> **TASK TO COMPLETE**:
Report how many lines below contain the word "hourglass". Give only the number.

> **SUPPLIED RECORDS**:
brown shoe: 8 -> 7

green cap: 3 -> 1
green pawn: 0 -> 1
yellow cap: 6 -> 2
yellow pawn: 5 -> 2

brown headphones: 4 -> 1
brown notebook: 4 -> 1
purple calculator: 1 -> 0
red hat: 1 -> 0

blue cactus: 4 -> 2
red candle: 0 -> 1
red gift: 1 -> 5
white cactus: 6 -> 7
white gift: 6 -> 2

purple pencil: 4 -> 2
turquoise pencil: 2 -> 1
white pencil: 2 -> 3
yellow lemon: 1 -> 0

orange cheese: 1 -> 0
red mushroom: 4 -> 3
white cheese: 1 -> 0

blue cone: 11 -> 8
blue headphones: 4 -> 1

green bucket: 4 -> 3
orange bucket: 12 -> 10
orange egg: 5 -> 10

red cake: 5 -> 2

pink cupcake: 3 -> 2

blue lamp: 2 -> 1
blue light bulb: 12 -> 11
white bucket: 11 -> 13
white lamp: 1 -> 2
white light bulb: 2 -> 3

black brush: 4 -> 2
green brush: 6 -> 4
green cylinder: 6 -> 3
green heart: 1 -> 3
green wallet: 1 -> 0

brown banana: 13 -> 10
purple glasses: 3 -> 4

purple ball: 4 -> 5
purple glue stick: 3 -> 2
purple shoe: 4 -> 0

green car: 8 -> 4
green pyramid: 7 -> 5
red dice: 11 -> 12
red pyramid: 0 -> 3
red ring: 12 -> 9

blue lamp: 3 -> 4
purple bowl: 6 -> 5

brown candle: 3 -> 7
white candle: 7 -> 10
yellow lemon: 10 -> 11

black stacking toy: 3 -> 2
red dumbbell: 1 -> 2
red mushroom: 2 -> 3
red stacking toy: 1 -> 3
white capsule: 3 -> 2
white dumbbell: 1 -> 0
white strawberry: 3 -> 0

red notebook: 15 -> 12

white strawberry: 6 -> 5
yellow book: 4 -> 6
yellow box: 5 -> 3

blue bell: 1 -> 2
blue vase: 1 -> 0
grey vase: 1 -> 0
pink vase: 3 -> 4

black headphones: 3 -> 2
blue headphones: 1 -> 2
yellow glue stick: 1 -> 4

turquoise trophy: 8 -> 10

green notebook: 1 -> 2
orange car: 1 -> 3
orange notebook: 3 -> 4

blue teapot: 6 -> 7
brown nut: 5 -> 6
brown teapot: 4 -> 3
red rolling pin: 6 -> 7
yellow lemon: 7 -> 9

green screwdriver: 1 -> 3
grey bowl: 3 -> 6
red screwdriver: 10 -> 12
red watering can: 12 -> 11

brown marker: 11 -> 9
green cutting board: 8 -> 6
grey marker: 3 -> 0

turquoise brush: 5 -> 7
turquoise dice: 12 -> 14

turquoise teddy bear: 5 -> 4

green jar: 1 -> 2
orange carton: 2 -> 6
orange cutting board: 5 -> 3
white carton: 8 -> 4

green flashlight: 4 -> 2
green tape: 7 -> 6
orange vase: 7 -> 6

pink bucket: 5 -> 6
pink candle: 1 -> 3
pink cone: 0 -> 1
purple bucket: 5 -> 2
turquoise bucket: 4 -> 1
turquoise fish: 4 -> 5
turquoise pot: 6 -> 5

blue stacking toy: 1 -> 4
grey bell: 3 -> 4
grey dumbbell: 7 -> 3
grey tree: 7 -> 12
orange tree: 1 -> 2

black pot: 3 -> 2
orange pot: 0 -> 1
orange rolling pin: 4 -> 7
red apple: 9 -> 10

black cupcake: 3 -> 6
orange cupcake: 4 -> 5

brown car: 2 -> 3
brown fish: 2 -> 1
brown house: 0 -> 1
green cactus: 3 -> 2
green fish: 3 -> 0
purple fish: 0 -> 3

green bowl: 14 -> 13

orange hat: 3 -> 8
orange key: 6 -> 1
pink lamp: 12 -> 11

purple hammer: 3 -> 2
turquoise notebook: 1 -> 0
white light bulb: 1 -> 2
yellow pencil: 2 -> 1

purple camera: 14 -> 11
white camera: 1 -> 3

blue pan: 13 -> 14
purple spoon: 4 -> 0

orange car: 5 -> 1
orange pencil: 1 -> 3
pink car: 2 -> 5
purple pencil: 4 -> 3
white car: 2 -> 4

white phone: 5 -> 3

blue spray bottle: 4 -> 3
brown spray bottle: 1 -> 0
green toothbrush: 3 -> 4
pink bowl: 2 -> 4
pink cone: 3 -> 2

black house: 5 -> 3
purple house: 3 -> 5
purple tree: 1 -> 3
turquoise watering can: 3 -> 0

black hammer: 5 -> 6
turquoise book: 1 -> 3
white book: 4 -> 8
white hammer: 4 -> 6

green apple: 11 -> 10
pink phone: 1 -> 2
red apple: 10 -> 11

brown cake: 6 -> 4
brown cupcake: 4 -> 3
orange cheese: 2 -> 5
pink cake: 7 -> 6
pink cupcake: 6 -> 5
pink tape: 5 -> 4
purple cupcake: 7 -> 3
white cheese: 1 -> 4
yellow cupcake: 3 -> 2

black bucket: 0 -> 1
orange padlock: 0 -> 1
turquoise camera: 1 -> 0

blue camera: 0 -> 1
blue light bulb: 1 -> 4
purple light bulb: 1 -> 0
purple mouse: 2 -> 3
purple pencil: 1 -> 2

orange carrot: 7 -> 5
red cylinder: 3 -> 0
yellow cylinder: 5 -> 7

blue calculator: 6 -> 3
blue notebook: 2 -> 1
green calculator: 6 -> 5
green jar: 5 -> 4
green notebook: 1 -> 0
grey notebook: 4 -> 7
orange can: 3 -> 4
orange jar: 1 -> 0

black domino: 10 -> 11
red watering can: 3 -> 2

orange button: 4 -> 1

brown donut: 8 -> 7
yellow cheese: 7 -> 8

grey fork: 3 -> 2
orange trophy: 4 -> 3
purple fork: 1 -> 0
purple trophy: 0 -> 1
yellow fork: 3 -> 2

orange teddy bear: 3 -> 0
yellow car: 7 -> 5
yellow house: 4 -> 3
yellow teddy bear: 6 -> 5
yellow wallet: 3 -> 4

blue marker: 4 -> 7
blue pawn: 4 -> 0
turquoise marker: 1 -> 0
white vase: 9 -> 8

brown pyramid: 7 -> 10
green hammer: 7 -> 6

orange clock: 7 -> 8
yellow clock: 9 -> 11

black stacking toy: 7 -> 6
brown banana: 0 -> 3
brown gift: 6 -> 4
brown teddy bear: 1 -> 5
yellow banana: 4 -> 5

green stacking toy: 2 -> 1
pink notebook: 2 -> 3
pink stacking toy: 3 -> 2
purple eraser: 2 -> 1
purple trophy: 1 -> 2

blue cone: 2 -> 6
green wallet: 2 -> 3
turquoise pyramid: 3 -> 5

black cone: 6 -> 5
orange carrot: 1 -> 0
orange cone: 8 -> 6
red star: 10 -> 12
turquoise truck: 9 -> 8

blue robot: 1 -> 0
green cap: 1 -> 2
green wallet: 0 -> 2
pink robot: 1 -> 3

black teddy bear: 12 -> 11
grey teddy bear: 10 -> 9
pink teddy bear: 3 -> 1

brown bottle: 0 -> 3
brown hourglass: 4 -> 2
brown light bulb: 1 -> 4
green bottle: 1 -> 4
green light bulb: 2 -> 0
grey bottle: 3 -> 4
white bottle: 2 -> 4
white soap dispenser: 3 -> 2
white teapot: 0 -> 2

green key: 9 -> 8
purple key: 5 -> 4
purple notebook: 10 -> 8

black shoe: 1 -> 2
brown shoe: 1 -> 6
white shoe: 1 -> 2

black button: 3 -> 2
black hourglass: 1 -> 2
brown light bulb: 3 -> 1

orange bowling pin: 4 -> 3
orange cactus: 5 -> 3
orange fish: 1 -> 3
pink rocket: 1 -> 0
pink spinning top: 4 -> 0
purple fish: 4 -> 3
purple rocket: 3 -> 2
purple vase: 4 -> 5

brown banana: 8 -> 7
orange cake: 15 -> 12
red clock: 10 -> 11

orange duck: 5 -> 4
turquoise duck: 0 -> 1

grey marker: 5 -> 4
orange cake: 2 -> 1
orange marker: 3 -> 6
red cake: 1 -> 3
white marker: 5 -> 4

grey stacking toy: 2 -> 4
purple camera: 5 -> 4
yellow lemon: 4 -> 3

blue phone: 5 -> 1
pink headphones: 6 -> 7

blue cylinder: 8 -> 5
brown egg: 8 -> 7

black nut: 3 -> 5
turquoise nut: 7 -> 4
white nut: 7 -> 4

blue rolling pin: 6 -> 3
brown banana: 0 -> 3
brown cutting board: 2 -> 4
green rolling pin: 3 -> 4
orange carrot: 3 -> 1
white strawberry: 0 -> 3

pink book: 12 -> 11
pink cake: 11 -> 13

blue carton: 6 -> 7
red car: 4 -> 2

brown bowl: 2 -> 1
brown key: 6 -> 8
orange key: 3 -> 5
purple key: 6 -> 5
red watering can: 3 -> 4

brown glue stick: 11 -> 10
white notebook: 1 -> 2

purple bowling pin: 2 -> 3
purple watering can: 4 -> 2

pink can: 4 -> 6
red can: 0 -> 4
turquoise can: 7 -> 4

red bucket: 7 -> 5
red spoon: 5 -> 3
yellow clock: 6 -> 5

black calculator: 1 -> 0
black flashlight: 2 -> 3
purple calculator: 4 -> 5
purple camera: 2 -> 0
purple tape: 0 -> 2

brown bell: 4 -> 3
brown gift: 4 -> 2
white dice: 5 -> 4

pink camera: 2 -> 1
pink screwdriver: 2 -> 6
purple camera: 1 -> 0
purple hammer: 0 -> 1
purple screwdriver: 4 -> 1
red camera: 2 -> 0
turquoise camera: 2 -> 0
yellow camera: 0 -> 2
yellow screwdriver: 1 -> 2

> **FINAL ANSWER**:
2